Before-and-after object listings:
----------------------------------------

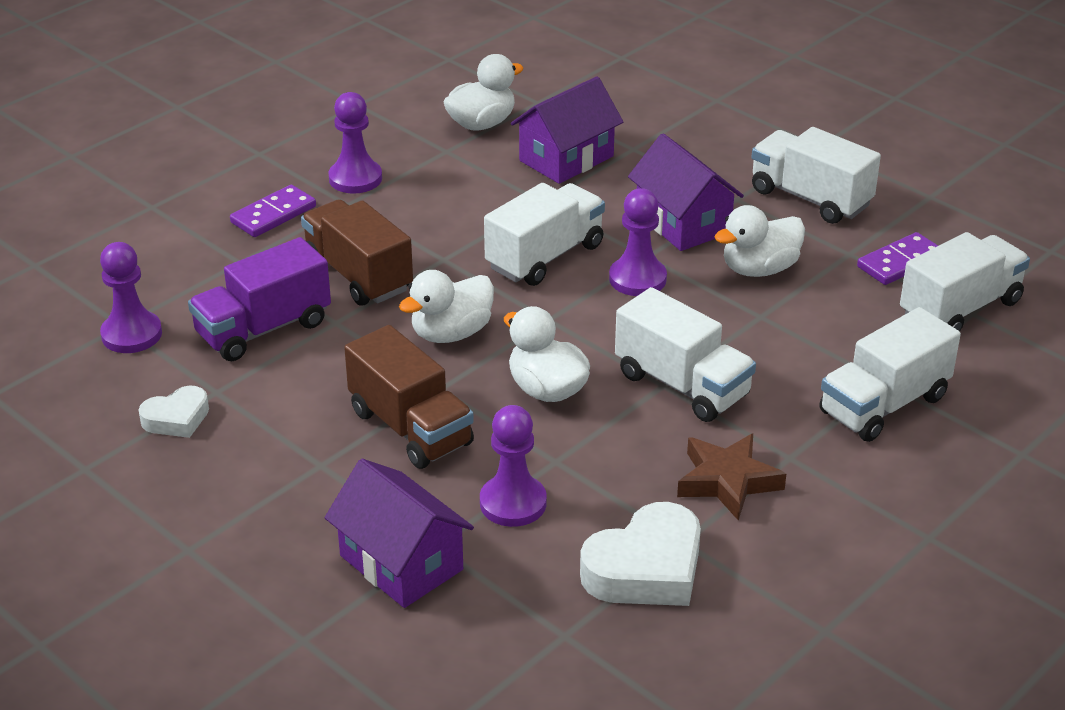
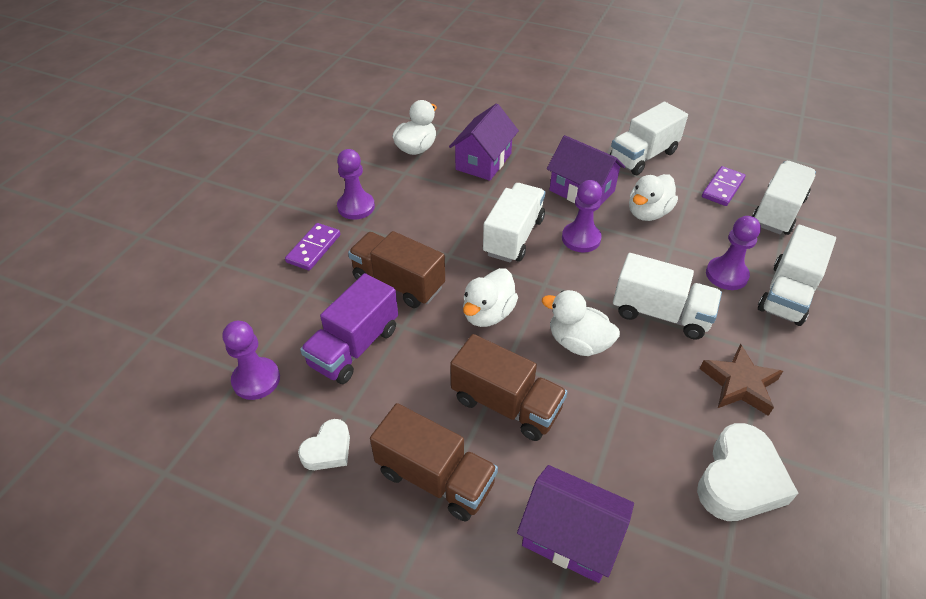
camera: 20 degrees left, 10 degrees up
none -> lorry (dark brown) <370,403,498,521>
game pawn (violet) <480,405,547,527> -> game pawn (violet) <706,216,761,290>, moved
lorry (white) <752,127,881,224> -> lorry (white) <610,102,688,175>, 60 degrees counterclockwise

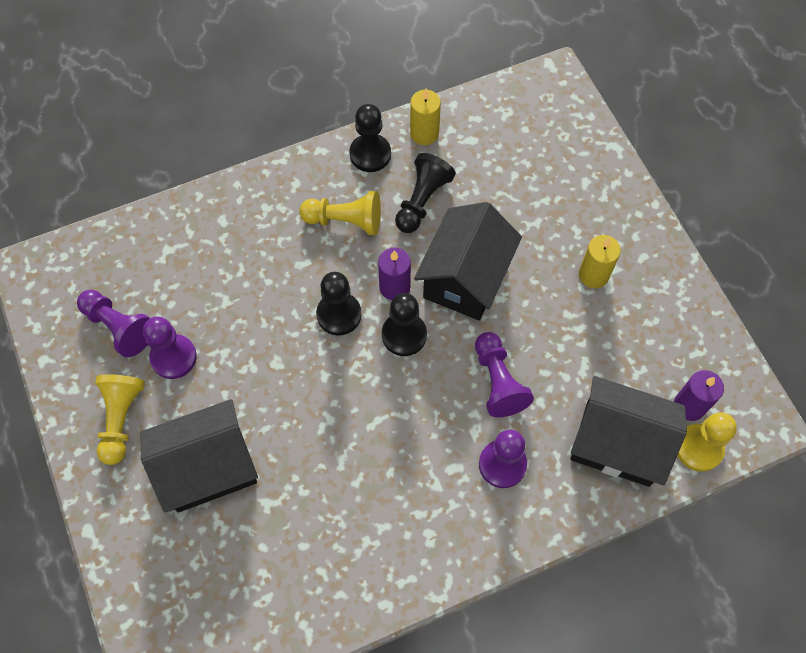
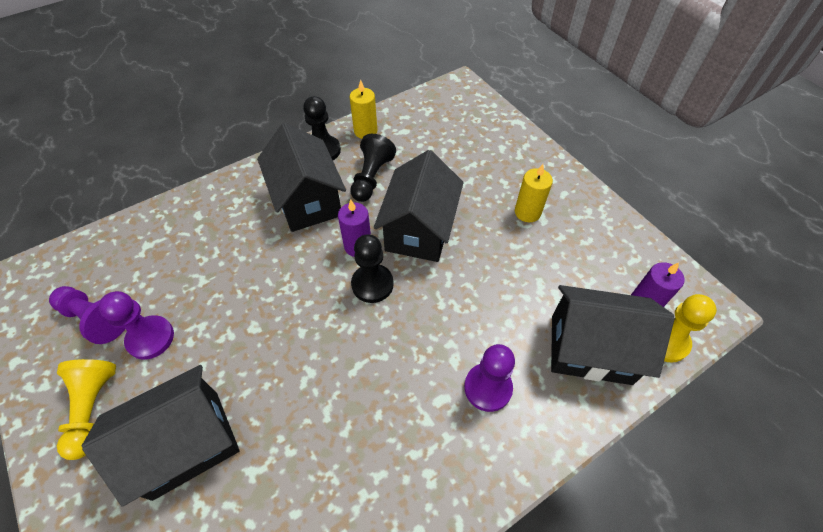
camera: 10 degrees left, 10 degrees down
game pawn (ebony) <316,272,362,336> -> none
game pawn (violet) <475,332,534,417> -> none
game pawn (bright yellow) <299,191,381,235> -> cottage (ebony) <257,123,346,232>

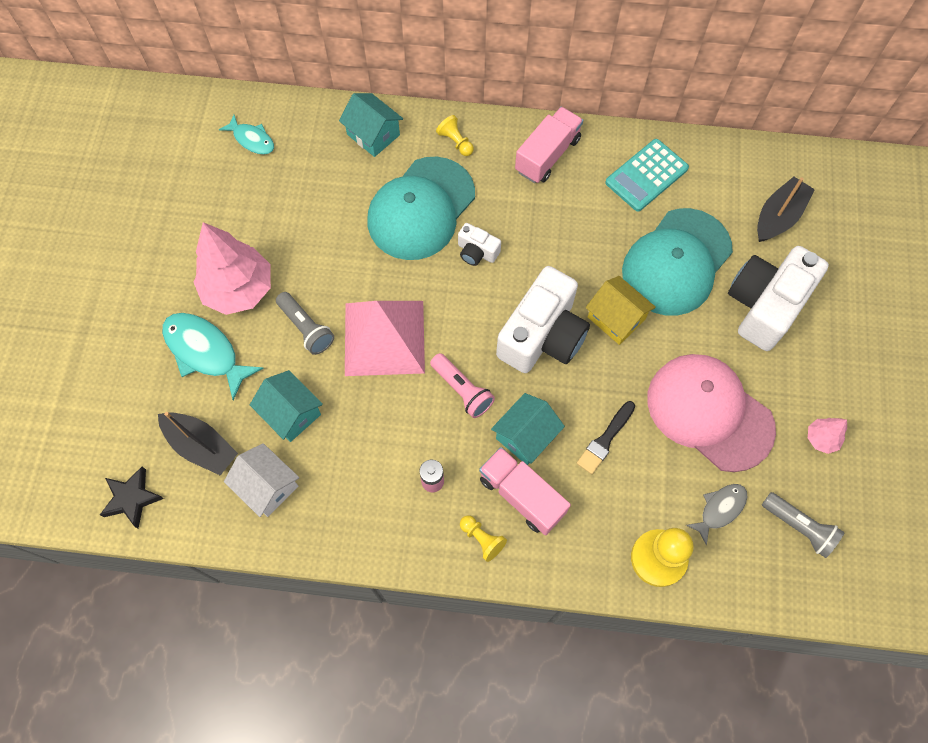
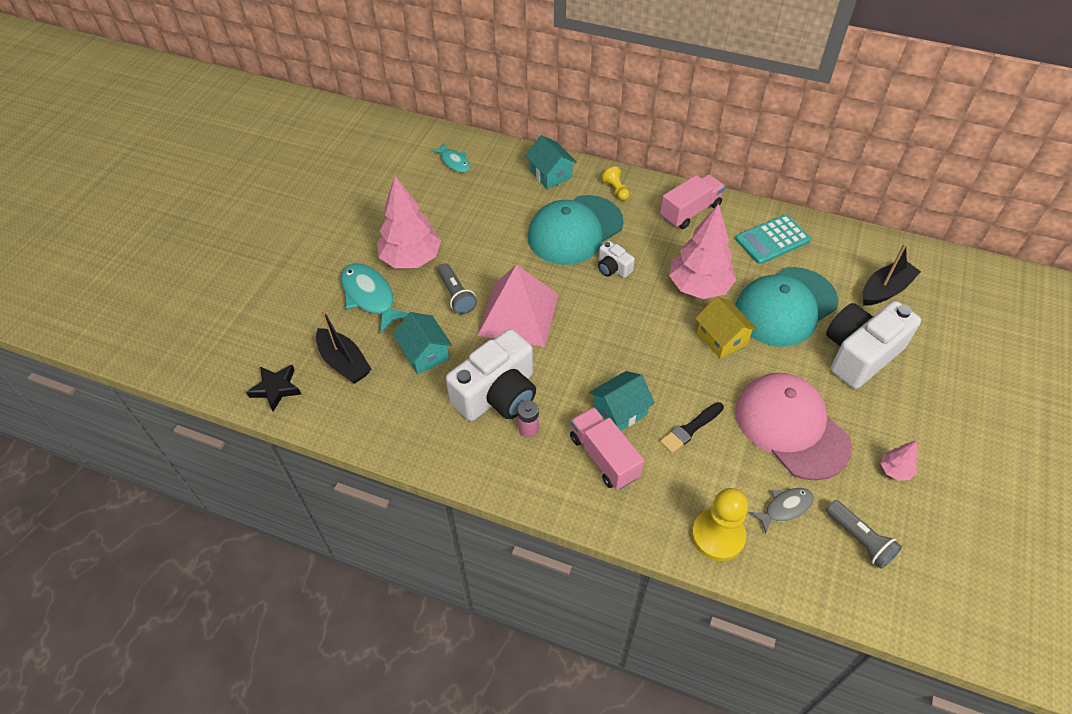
camera: 15 degrees right, 15 degrees down
cottage (white) <224,443,299,517> -> none
pocket torch (pink) <430,353,495,418> -> none
game pawn (bright yellow) <460,515,507,562> -> none
none -> toy tree (pink) <669,204,736,299>
photo camera (white) <496,266,590,373> -> photo camera (white) <446,329,536,421>, moved

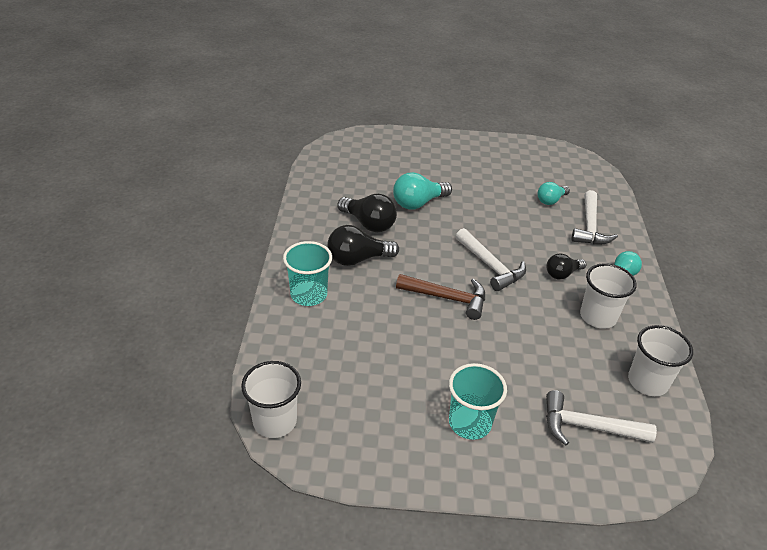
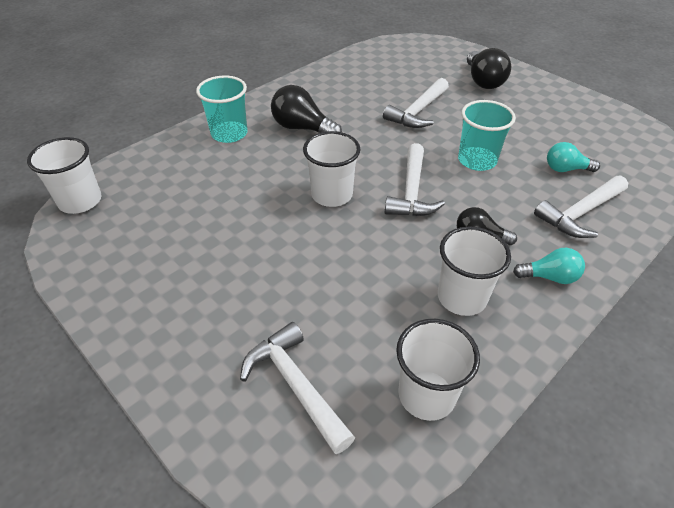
camera: 45 degrees right, 5 degrees up
bulb (ebony) <337,194,397,232> -> bulb (ebony) <467,48,511,89>, moved
beaker (teal) <449,363,507,440> -> beaker (teal) <458,100,516,171>, moved
bulb (teal) <393,172,452,209> -> claw hammer (white) <383,78,449,128>
claw hammer (dark brown) <396,274,485,320> -> beaker (white) <303,131,361,207>

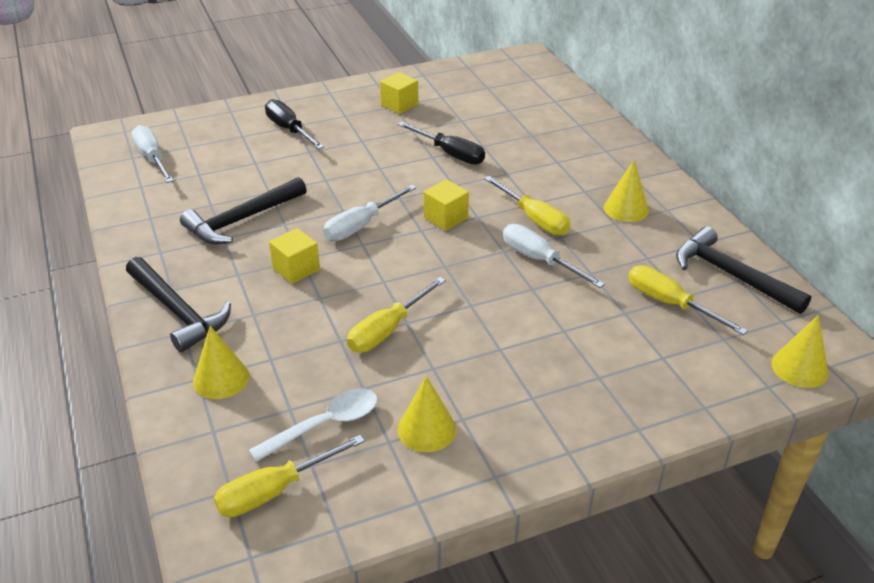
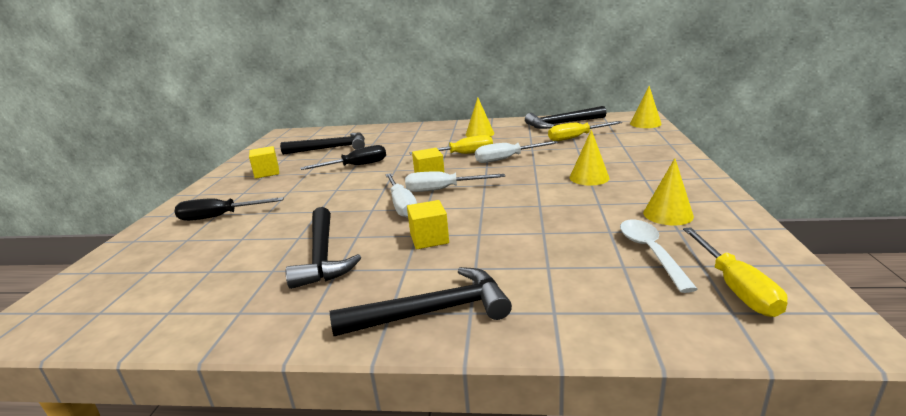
camera: 60 degrees left, 15 degrees down
flat screwdriver (bright yellow) <347,277,446,352> -> none
none -> claw hammer (ebony) <280,133,365,155>
flat screwdriver (white) <131,125,174,183> -> flat screwdriver (white) <405,171,505,192>, moved
solid cone (bright yellow) <193,326,249,399> -> solid cone (bright yellow) <570,130,609,186>, moved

----------------------------------------

WORK ORDER: Where a line of the records includes "down", copy it.

COMPLETED TASK:
camera: 10 degrees left, 10 degrees down
camera: 15 degrees right, 15 degrees down
camera: 60 degrees left, 15 degrees down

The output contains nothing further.